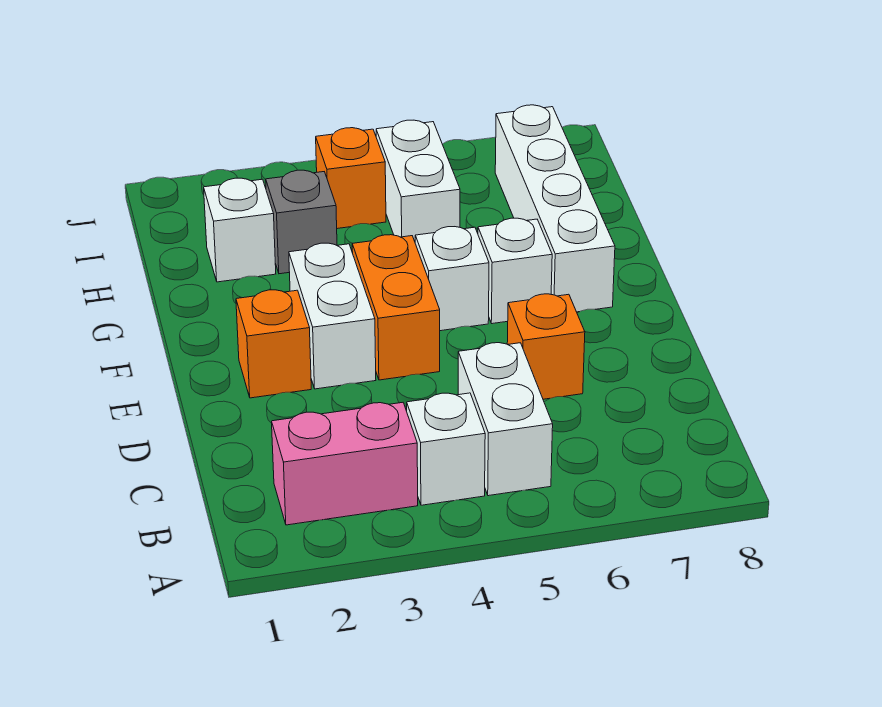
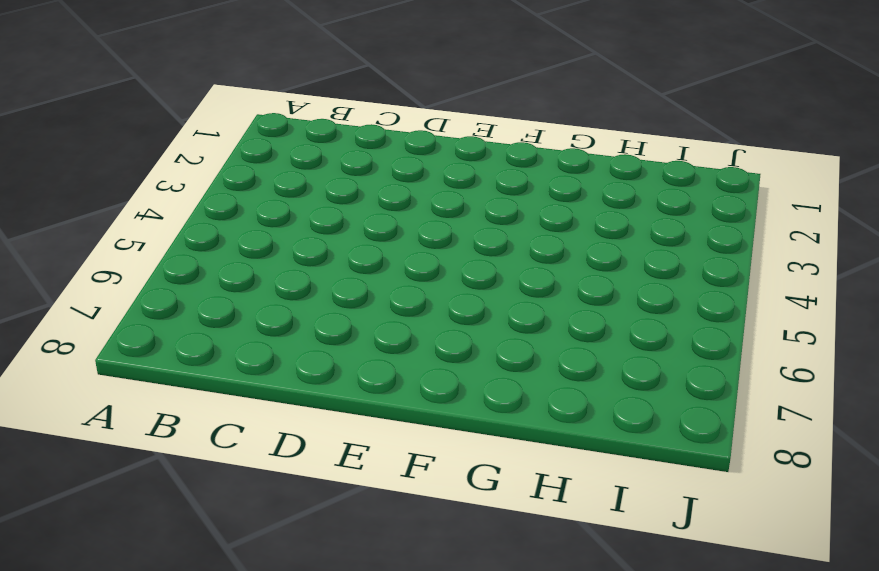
none -> pink brick B2:B3 level 1
none -> white brick B4 level 1
none -> white brick B5:C5 level 1

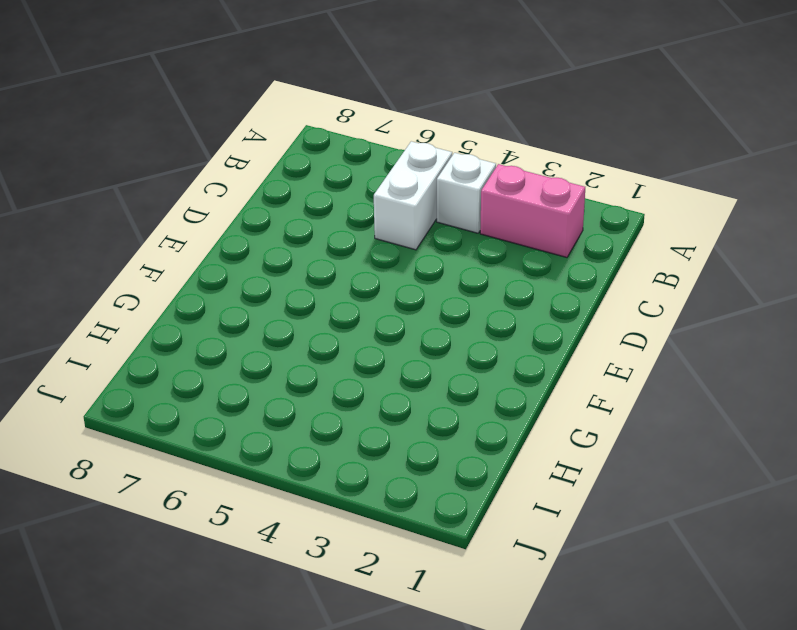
none -> orange brick D6 level 1
none -> orange brick E2 level 1
none -> white brick E3:F3 level 1

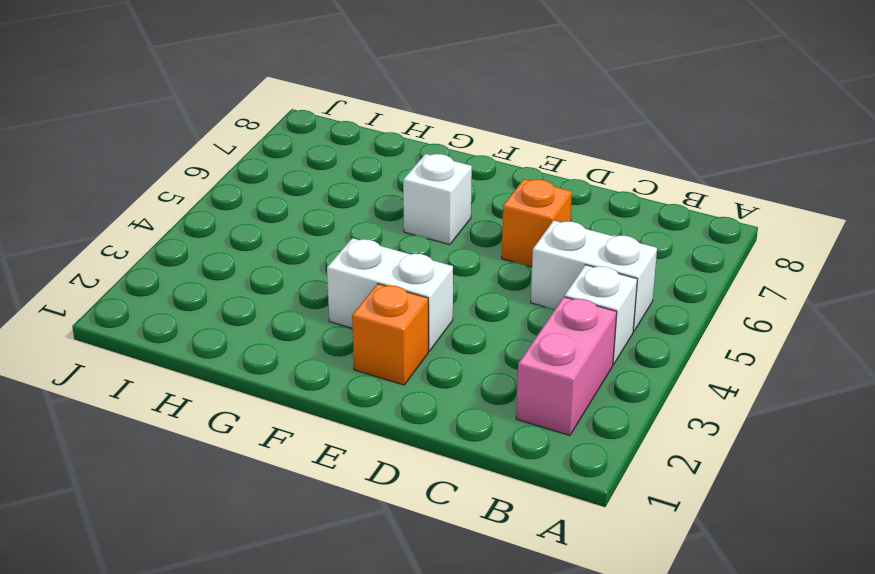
none -> orange brick E4:F4 level 1
none -> white brick F5 level 1
none -> white brick F7:I7 level 1

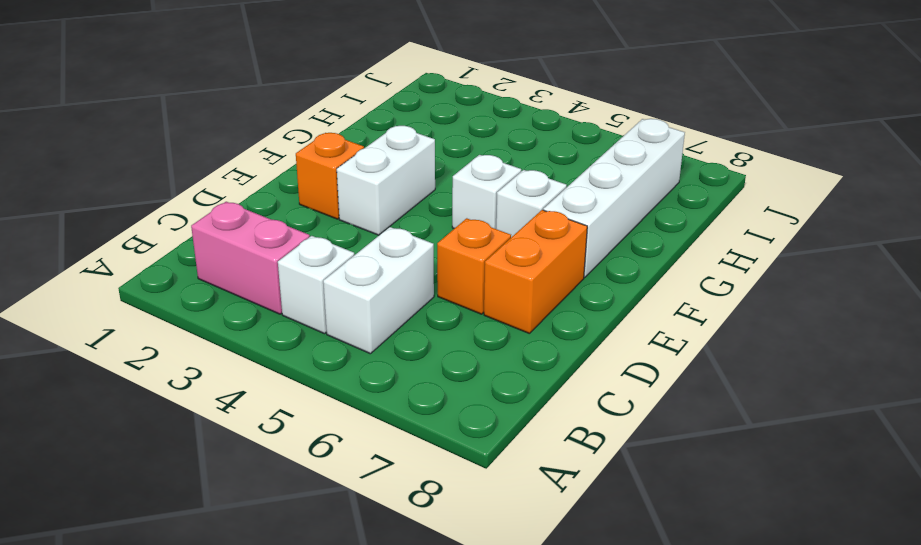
orange brick D7:E7 level 1 -> orange brick E4:F4 level 1
none -> white brick H2 level 1
none -> grey brick H3 level 1
none -> white brick H5:I5 level 1

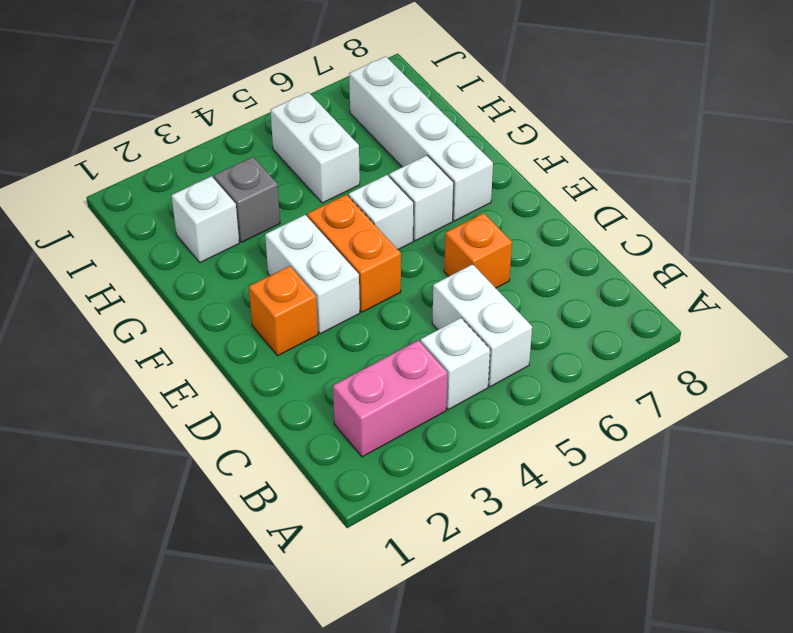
none -> orange brick I4 level 1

-*-*-

• **What you have to do**:
Return, exactly as they appear, the lines from the line containing "none -> orange brick E4:F4 level 1" through the end of the records above, both ends included, without pictures.

• **Output for this exercise**:
none -> orange brick E4:F4 level 1
none -> white brick F5 level 1
none -> white brick F7:I7 level 1

orange brick D7:E7 level 1 -> orange brick E4:F4 level 1
none -> white brick H2 level 1
none -> grey brick H3 level 1
none -> white brick H5:I5 level 1

none -> orange brick I4 level 1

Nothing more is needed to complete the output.